*** RECORDS TO USE ***

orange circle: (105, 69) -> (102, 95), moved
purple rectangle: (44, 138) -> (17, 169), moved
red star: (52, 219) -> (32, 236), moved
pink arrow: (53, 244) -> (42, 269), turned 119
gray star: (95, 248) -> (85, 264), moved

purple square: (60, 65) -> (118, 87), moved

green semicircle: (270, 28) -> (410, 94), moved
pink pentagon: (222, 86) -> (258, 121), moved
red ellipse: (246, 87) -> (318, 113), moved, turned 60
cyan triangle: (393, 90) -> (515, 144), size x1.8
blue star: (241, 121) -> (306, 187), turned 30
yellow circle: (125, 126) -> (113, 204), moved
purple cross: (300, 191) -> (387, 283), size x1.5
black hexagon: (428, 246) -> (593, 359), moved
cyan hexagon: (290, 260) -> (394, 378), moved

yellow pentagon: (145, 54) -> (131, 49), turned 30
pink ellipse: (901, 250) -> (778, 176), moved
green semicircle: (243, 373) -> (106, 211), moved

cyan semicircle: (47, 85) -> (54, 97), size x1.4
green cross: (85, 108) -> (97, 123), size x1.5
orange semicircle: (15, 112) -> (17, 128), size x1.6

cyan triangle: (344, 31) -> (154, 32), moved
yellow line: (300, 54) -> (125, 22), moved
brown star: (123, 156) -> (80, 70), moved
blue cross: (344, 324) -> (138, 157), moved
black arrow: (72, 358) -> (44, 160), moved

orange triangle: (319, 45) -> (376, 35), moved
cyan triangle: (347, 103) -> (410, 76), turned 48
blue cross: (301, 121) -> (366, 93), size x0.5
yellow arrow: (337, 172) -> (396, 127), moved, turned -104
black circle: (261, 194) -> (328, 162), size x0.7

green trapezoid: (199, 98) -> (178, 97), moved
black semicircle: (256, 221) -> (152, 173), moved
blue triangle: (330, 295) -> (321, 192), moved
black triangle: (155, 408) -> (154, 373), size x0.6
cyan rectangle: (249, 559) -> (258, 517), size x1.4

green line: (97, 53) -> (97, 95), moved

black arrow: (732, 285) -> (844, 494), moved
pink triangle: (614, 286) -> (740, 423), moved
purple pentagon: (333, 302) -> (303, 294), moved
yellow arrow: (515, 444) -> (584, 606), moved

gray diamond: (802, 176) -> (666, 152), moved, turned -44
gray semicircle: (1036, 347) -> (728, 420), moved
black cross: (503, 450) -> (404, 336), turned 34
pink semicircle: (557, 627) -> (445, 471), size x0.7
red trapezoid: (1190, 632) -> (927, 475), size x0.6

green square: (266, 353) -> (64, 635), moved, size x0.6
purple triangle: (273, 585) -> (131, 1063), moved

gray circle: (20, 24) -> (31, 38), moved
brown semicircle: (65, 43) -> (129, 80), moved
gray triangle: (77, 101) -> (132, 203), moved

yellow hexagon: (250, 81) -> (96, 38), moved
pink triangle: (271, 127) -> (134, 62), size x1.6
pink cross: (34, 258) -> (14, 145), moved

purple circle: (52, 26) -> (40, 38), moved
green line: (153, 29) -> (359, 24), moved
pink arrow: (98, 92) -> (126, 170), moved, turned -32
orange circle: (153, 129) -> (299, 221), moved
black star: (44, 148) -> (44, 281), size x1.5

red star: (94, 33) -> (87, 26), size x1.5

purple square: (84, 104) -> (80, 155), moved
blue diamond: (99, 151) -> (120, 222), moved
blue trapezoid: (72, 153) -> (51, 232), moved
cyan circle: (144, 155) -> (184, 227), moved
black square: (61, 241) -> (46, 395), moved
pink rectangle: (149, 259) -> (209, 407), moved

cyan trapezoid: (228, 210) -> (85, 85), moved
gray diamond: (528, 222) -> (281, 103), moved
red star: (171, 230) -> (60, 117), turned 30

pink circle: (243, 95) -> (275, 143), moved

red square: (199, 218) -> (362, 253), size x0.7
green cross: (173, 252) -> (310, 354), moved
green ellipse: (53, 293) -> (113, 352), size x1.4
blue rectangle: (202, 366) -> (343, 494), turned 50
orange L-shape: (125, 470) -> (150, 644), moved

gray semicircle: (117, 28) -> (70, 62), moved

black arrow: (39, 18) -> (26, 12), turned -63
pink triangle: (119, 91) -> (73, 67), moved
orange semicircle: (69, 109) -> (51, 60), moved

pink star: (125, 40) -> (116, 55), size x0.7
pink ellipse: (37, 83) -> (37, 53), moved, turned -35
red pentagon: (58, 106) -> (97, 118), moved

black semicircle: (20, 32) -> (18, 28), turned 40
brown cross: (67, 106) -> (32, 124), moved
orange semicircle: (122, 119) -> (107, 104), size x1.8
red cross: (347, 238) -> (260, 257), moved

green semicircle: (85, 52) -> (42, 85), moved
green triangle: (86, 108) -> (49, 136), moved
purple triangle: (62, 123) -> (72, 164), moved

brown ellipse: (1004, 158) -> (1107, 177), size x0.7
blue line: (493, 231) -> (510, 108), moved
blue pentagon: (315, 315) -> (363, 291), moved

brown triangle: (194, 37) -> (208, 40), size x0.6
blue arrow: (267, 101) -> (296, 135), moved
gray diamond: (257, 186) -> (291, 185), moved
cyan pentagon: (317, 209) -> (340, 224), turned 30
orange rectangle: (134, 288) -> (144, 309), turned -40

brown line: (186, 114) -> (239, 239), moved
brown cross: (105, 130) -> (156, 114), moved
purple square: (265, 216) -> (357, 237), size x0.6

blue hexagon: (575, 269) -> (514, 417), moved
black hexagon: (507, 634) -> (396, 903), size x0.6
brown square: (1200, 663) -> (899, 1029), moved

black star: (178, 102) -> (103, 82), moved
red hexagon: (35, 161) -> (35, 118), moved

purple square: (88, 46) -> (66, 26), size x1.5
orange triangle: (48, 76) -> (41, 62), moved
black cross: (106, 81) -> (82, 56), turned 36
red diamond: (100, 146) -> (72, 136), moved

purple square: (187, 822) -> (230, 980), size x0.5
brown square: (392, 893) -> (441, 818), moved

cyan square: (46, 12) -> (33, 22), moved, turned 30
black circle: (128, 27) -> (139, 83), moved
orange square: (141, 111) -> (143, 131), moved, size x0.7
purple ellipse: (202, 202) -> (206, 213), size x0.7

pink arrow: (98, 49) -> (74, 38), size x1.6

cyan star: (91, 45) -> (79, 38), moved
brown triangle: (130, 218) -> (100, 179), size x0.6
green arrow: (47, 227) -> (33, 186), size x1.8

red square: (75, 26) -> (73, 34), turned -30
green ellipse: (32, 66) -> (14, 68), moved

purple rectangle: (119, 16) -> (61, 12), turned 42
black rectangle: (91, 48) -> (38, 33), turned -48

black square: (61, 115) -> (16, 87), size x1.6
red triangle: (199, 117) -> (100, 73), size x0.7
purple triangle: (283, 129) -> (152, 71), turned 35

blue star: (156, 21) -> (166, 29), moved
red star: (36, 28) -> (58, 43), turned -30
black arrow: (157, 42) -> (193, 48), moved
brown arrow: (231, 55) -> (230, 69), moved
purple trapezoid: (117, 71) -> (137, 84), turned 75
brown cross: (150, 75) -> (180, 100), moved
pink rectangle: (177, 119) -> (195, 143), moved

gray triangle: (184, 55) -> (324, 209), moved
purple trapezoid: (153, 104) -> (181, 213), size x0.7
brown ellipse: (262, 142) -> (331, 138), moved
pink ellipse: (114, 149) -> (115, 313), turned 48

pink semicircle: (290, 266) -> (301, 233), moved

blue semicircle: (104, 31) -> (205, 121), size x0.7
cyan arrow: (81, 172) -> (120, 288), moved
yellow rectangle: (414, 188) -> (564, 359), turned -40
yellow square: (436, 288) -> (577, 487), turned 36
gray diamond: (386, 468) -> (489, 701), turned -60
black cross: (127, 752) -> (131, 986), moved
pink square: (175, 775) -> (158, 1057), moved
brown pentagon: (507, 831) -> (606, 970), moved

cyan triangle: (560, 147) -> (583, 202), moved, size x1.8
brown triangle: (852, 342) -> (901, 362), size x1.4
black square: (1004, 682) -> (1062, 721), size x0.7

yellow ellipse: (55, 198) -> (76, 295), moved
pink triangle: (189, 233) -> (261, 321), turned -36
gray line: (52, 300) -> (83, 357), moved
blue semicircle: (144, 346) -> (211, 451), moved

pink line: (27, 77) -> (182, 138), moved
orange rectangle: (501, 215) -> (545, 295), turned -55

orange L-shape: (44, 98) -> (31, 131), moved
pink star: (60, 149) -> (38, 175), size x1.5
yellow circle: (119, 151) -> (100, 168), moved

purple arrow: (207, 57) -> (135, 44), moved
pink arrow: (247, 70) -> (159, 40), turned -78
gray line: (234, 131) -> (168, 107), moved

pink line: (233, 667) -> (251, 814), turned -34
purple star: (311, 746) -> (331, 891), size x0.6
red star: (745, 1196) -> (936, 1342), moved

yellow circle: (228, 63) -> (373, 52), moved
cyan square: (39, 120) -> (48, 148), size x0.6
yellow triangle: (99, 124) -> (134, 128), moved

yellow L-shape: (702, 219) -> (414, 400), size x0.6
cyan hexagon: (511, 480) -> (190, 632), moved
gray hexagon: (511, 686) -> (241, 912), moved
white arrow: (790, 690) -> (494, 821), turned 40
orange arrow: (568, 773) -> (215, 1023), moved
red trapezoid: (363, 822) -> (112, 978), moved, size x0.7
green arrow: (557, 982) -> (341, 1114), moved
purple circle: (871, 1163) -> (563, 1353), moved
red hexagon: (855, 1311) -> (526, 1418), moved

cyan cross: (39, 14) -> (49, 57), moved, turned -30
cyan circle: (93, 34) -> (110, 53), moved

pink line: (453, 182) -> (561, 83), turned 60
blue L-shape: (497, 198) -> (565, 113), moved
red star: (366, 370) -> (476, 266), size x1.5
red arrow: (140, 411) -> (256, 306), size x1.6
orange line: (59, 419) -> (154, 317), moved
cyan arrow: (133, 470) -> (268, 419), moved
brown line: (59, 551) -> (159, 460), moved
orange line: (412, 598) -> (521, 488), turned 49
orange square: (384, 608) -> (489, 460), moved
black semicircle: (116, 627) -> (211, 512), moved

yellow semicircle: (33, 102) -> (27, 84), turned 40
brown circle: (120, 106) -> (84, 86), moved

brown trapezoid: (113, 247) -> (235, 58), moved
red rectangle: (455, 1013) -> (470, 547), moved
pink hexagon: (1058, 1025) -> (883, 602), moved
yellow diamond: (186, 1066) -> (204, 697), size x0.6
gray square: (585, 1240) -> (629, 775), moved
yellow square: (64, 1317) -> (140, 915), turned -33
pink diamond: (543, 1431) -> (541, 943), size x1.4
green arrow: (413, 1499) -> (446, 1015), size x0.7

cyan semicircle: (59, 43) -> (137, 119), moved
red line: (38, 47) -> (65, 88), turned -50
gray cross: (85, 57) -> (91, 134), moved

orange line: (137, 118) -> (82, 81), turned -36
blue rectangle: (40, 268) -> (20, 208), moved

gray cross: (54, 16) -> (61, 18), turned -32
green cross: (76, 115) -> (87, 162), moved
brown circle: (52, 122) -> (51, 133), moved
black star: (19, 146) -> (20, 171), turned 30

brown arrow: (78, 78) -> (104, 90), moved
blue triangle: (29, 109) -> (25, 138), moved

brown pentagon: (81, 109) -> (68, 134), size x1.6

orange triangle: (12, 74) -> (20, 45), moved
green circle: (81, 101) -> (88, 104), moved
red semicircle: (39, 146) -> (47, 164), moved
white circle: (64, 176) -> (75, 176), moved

*** End of RECORDS TO USE ***

### AIM OF THE TASK
Every line above from the line with "yellow semicircle: (33, 102)" to the line with "yellow diamond: (186, 1066)", both included, must be reproduced exactly, and no other line may appear.

### EXPECTED ANSWER
yellow semicircle: (33, 102) -> (27, 84), turned 40
brown circle: (120, 106) -> (84, 86), moved

brown trapezoid: (113, 247) -> (235, 58), moved
red rectangle: (455, 1013) -> (470, 547), moved
pink hexagon: (1058, 1025) -> (883, 602), moved
yellow diamond: (186, 1066) -> (204, 697), size x0.6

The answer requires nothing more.